---------- Supplied entries ----------
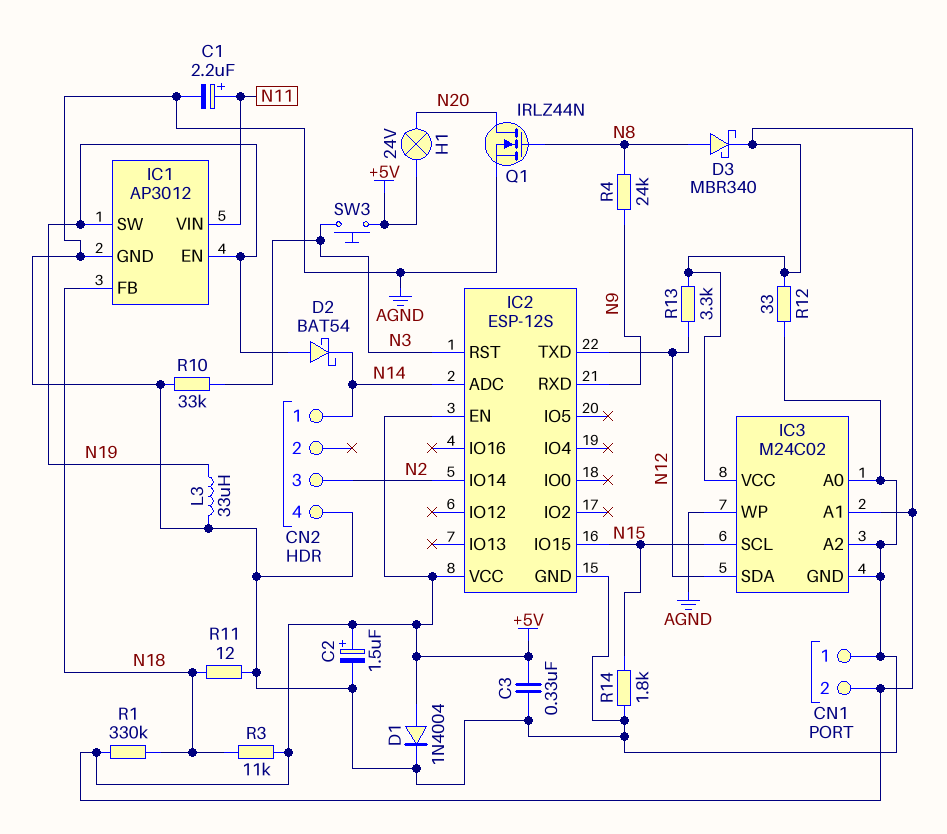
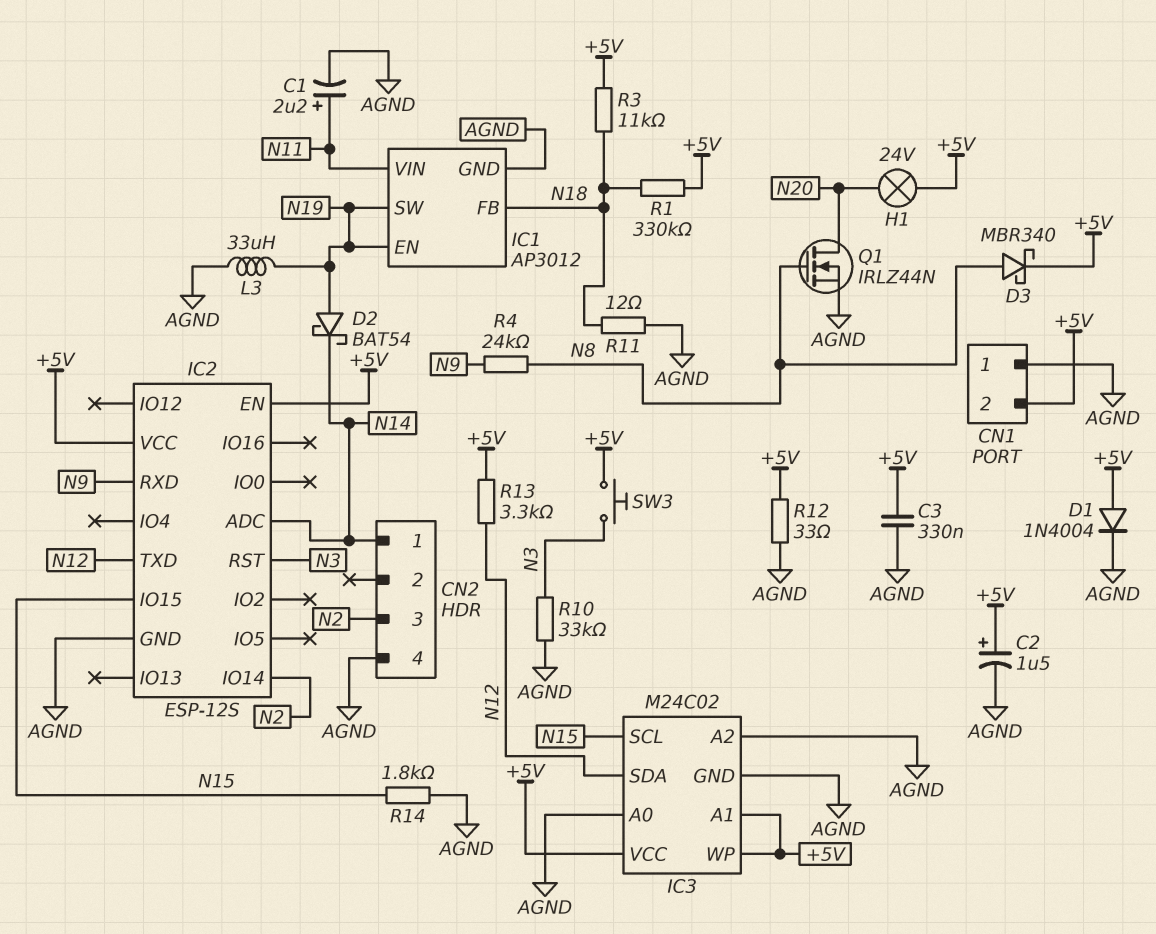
IC3 pin WP: AGND -> +5V

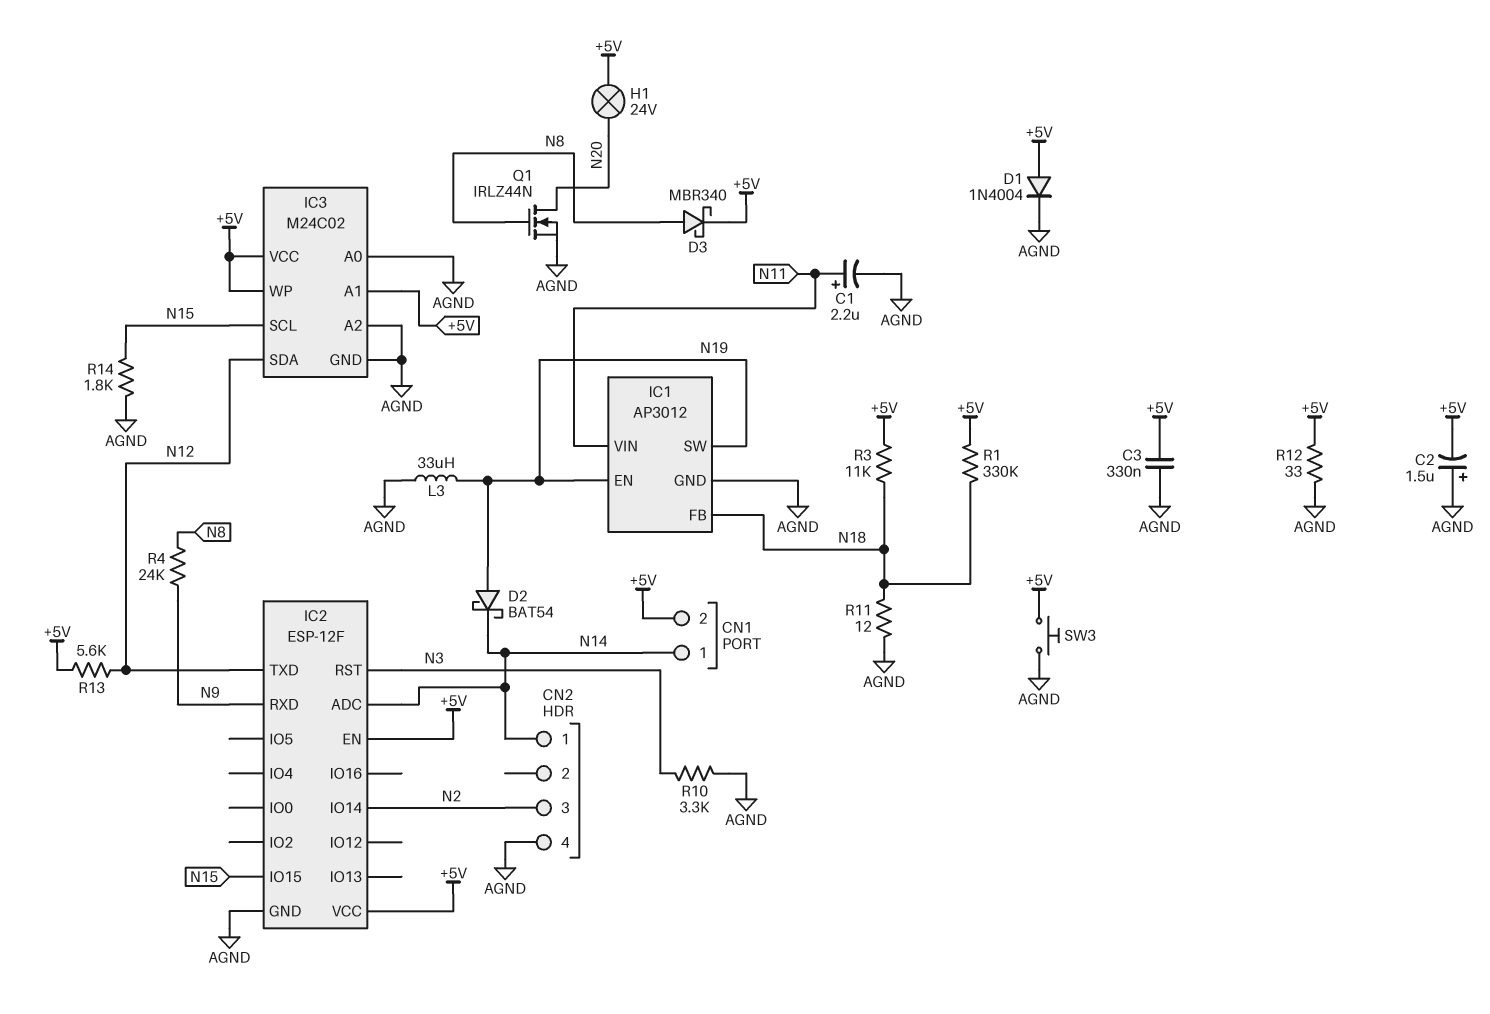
C2: 1.5uF (plus +5V, minus AGND) -> 1.5uF (plus AGND, minus +5V)
CN1 pin 1: AGND -> N14
IC2: ESP-12S -> ESP-12F
R10: 33k (AGND, N3) -> 3.3k (AGND, N3)
R13: 3.3k (+5V, N12) -> 5.6k (+5V, N12)
SW3: button (+5V, N3) -> button (+5V, AGND)

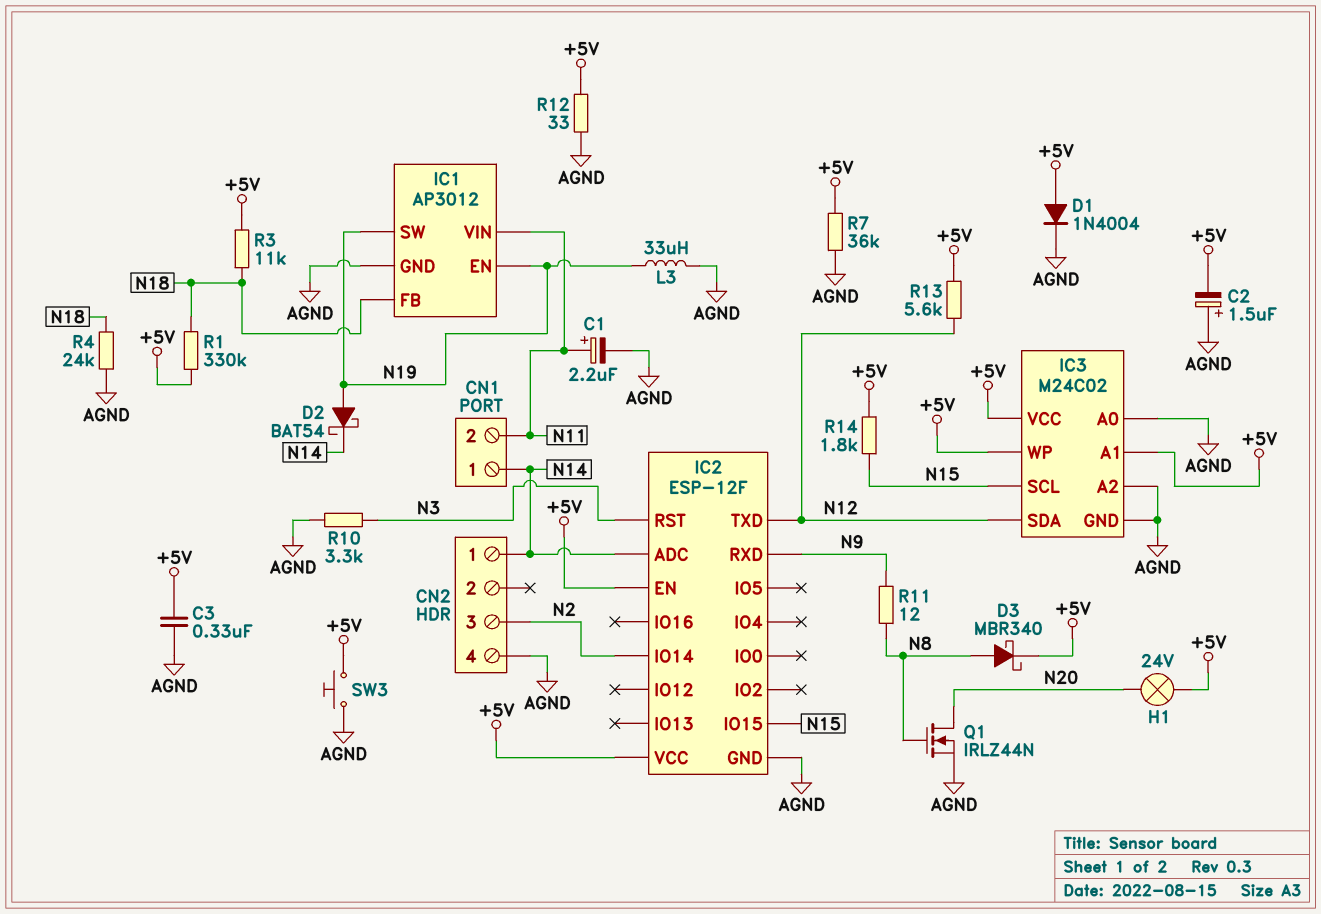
CN1 pin 2: +5V -> N11
R4: 24k (N8, N9) -> 24k (AGND, N18)
R7: none -> 36k (+5V, AGND)
R11: 12 (AGND, N18) -> 12 (N8, N9)
R14: 1.8k (AGND, N15) -> 1.8k (+5V, N15)

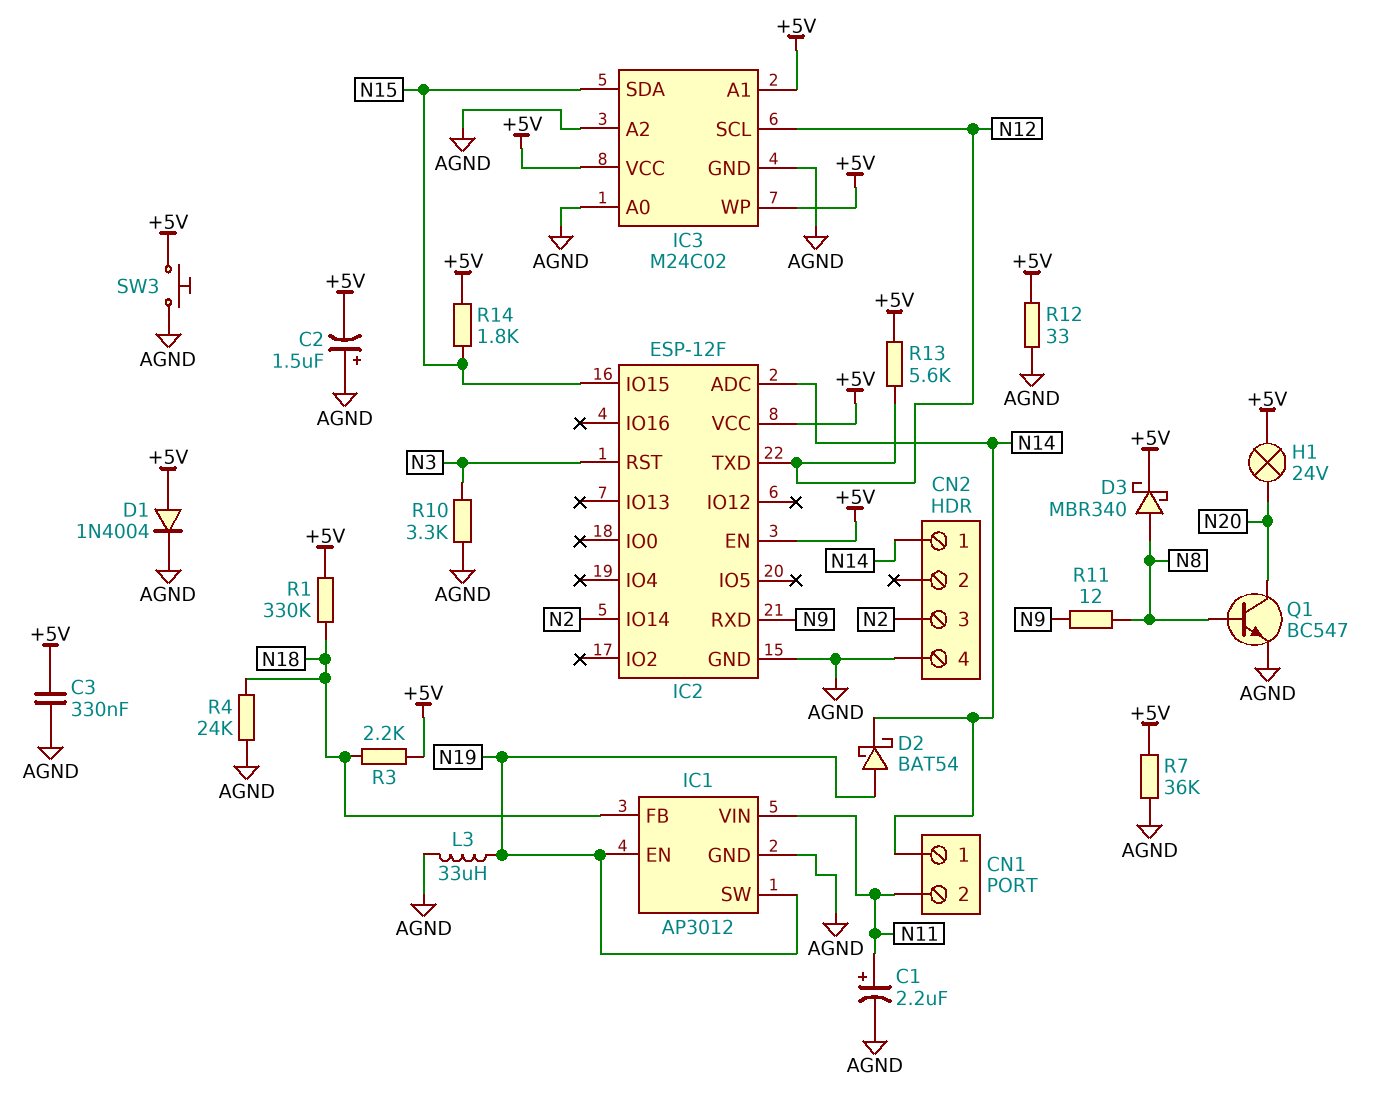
IC3 pin SCL: N15 -> N12
IC3 pin SDA: N12 -> N15
Q1: NMOS IRLZ44N (G N8, D N20, S AGND) -> NPN BC547 (B N8, C N20, E AGND)
R3: 11k (+5V, N18) -> 2.2k (+5V, N18)

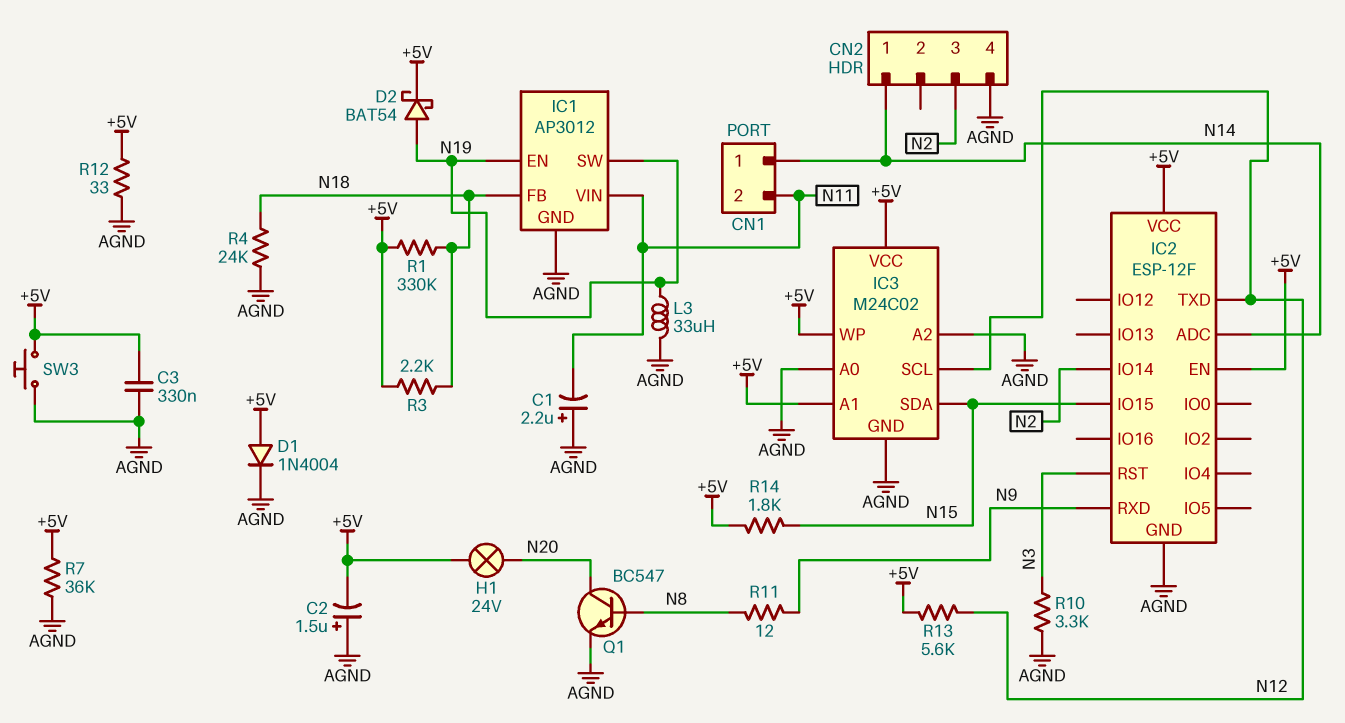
C1: 2.2uF (plus N11, minus AGND) -> 2.2uF (plus AGND, minus N11)
D2: schottky BAT54 (A N19, K N14) -> schottky BAT54 (A N19, K +5V)
D3: schottky MBR340 (A N8, K +5V) -> none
----------
Exercise
Copy whichever lines above contain the string "schottky".

Solution for this problem
D2: schottky BAT54 (A N19, K N14) -> schottky BAT54 (A N19, K +5V)
D3: schottky MBR340 (A N8, K +5V) -> none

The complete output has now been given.